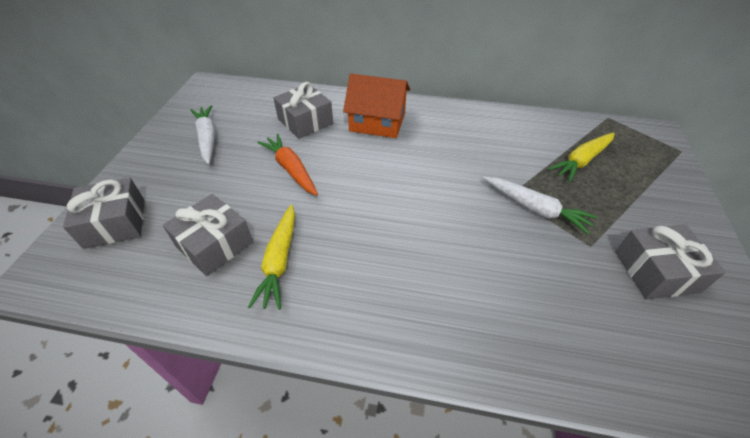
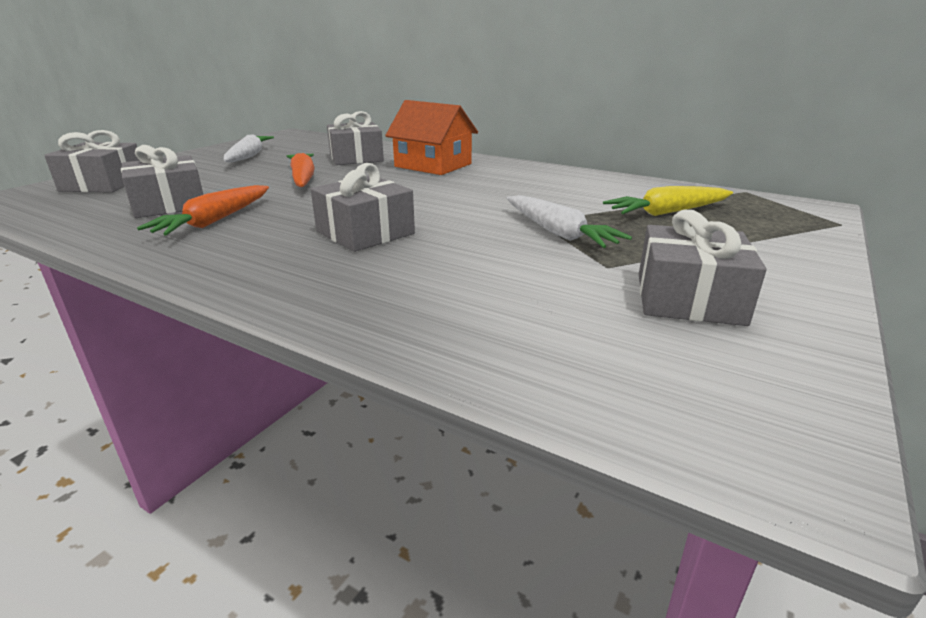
camera: 20 degrees right, 20 degrees down
yellow carrot [248,204,295,310] -> orange carrot [137,185,269,236]
none -> grey gift [310,163,415,252]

########################################

▸ WHAT THIS TASK INVOLVES: Once the pictures are set aside, retype the rest of the listing exactly.

▸ THE COMPLETED TASK:
camera: 20 degrees right, 20 degrees down
yellow carrot [248,204,295,310] -> orange carrot [137,185,269,236]
none -> grey gift [310,163,415,252]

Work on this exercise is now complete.